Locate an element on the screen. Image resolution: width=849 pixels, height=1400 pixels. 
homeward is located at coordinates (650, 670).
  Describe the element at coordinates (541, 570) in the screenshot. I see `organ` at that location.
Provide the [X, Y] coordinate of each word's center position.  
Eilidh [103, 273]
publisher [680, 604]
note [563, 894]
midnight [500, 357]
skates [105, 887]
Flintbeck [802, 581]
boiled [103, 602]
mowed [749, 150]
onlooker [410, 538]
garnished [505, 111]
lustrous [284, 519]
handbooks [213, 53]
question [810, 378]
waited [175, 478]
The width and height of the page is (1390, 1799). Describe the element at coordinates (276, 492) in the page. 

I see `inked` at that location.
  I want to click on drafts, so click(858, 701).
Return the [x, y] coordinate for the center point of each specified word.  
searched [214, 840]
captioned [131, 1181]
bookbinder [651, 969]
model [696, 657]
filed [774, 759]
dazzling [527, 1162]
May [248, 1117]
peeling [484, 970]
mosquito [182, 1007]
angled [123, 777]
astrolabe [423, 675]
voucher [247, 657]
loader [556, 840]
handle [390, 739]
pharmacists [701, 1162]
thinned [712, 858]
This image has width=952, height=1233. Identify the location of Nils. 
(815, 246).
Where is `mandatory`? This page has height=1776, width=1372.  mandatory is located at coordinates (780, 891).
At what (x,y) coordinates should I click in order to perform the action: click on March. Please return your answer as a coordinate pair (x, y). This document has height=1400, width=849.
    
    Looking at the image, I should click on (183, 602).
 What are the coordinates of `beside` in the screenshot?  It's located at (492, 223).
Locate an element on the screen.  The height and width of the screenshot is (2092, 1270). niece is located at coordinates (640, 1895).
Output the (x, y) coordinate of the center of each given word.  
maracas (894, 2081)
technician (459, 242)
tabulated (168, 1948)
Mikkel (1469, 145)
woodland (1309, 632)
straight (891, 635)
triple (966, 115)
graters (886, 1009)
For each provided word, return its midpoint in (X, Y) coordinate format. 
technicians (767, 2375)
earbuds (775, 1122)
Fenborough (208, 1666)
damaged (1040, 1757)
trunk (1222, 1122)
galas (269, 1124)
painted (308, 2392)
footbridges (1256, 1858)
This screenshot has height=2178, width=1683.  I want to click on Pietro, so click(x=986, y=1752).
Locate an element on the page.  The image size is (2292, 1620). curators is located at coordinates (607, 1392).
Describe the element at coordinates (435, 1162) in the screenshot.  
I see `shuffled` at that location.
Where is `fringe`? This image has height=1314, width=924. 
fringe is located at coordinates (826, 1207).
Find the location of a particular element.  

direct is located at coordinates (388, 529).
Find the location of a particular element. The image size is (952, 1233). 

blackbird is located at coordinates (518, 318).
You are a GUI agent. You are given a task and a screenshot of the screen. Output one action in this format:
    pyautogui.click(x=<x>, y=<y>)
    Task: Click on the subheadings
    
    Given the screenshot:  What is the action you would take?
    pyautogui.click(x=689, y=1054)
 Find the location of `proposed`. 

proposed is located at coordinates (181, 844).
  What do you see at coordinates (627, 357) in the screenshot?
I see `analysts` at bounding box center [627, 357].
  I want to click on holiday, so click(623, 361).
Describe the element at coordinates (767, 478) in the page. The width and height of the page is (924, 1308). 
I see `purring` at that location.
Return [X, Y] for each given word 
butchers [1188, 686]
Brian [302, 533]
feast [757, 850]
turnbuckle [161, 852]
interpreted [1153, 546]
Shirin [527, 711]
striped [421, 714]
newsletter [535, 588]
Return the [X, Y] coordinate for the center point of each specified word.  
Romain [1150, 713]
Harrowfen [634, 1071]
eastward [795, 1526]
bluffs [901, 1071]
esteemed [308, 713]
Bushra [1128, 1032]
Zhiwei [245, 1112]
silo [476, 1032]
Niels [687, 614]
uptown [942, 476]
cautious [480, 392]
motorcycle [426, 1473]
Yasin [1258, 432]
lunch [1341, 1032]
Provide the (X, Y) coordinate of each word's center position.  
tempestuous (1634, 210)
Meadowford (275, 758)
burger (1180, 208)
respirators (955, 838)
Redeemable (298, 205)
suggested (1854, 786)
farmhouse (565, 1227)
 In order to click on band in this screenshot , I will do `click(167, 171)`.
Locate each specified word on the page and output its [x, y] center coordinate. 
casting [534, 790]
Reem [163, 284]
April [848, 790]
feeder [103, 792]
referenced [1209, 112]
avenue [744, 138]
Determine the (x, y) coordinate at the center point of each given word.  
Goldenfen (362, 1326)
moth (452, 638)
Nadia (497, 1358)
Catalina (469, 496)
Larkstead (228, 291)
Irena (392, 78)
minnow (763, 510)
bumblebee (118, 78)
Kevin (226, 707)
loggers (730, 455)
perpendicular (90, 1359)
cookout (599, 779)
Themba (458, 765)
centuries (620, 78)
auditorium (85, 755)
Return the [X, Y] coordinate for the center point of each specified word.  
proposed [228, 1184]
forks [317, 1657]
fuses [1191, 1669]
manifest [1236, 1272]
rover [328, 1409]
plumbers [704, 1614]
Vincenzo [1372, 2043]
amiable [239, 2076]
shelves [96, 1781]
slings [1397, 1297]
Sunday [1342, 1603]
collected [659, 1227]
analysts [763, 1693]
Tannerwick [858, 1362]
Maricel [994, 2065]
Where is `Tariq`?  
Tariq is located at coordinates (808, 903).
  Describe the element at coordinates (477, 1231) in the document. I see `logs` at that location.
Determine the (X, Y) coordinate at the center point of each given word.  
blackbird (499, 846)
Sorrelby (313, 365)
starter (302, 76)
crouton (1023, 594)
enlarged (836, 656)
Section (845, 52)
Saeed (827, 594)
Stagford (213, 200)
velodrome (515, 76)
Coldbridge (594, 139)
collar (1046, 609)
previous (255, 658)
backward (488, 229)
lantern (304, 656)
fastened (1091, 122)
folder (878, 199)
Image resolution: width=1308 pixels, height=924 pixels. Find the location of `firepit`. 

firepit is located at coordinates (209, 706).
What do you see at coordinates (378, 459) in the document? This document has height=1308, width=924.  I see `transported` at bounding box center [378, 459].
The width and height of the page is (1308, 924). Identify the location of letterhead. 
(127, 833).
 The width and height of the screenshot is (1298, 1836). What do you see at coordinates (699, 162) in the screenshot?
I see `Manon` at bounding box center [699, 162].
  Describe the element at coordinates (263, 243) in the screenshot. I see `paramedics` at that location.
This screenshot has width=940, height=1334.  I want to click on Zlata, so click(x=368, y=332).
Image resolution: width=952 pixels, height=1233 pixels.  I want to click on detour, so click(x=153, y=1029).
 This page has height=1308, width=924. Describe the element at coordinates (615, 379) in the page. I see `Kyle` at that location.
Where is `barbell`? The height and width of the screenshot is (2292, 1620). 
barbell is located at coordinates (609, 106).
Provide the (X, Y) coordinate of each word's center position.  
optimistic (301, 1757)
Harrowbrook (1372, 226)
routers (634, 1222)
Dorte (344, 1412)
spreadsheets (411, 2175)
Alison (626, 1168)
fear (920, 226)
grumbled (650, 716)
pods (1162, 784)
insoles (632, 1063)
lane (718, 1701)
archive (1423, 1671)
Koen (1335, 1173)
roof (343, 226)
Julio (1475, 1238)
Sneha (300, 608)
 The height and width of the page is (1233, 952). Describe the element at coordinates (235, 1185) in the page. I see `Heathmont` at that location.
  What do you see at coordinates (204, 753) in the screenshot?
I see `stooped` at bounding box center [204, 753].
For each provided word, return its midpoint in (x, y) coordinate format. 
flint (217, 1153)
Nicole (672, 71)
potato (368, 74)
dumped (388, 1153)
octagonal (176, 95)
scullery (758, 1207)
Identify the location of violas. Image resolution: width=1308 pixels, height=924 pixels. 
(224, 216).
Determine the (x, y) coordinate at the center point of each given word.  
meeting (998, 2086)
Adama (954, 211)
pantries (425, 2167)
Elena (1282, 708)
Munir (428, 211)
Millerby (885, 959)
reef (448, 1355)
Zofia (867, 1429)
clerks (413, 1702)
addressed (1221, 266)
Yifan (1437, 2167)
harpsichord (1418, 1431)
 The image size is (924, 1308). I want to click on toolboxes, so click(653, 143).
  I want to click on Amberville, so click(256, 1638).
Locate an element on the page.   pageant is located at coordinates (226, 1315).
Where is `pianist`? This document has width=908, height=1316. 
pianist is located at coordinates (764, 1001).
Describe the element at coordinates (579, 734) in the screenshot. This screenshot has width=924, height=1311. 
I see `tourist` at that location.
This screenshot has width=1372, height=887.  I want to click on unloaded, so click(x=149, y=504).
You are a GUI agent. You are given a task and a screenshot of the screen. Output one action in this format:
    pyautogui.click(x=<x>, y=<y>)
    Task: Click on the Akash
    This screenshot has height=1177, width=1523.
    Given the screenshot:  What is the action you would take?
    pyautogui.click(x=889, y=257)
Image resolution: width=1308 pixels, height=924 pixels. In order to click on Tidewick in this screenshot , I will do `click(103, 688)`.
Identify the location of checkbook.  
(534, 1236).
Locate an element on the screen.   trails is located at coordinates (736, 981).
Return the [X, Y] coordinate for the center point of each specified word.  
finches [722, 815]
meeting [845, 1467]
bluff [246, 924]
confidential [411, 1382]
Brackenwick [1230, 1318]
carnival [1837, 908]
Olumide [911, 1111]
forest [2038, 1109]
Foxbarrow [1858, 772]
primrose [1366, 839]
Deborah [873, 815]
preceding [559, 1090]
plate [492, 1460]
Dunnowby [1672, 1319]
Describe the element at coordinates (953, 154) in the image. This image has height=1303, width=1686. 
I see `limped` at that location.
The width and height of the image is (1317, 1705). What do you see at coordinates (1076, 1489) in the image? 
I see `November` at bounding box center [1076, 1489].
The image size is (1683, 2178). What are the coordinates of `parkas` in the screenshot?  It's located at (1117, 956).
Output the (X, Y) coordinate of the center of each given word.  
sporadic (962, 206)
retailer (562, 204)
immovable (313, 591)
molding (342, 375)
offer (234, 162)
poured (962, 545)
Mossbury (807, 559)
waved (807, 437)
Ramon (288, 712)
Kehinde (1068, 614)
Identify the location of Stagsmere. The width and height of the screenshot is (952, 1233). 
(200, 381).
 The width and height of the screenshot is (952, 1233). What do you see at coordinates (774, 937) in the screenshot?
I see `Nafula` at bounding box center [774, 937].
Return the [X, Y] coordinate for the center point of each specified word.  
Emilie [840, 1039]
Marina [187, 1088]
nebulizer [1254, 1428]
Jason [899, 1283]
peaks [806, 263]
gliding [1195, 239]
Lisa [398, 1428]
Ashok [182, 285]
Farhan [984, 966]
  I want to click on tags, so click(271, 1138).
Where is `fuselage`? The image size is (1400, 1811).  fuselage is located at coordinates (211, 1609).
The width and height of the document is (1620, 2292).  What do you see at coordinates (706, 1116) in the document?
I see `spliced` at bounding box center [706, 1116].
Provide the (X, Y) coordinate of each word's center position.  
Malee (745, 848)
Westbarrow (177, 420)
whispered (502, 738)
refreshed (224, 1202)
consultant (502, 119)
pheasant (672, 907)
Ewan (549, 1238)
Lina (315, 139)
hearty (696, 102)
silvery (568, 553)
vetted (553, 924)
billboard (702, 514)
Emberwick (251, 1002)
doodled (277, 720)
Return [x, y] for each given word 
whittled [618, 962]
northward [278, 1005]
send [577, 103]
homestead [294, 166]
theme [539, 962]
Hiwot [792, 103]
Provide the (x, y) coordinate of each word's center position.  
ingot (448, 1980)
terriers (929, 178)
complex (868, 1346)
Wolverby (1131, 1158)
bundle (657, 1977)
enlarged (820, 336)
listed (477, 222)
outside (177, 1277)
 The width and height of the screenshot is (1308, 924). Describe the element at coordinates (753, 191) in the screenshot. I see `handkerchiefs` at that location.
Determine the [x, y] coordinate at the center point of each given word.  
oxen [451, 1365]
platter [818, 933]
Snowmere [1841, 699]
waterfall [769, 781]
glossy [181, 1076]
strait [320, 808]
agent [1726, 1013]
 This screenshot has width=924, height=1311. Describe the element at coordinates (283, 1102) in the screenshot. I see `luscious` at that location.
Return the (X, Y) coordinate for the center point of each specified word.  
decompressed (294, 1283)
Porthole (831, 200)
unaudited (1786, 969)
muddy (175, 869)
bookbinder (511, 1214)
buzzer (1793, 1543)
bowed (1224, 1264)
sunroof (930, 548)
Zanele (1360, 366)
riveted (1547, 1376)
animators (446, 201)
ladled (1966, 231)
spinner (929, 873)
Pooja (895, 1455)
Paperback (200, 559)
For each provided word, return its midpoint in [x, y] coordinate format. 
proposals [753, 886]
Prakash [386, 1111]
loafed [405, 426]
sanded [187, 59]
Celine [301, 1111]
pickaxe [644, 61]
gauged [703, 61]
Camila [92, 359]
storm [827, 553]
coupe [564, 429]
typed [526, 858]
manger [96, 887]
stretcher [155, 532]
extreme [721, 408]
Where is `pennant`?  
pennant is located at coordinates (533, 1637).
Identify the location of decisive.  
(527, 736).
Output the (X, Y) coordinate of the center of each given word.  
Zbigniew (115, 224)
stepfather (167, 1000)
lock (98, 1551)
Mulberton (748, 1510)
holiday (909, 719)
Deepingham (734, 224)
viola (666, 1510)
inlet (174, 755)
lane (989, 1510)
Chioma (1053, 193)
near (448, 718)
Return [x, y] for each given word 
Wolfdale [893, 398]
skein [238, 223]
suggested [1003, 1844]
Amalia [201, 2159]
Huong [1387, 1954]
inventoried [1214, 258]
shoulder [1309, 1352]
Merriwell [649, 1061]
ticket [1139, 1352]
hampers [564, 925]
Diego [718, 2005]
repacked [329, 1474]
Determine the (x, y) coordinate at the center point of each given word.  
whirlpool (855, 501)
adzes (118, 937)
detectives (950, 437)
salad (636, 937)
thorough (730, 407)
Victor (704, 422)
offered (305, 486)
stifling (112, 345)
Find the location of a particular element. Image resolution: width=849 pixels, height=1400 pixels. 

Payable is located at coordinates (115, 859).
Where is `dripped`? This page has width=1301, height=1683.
+---+
_WHAT YOU SHOULD DO_
Keep only the lines of the data above that contain the string "pixels", and list them.

_TASK RESULT_
Locate an element on the screen. Image resolution: width=849 pixels, height=1400 pixels. 
Image resolution: width=1308 pixels, height=924 pixels. Find the location of `firepit`. 
Image resolution: width=952 pixels, height=1233 pixels.  I want to click on detour, so click(x=153, y=1029).
Identify the location of violas. Image resolution: width=1308 pixels, height=924 pixels. 
Image resolution: width=1308 pixels, height=924 pixels. In order to click on Tidewick in this screenshot , I will do `click(103, 688)`.
Find the location of a particular element. Image resolution: width=849 pixels, height=1400 pixels. 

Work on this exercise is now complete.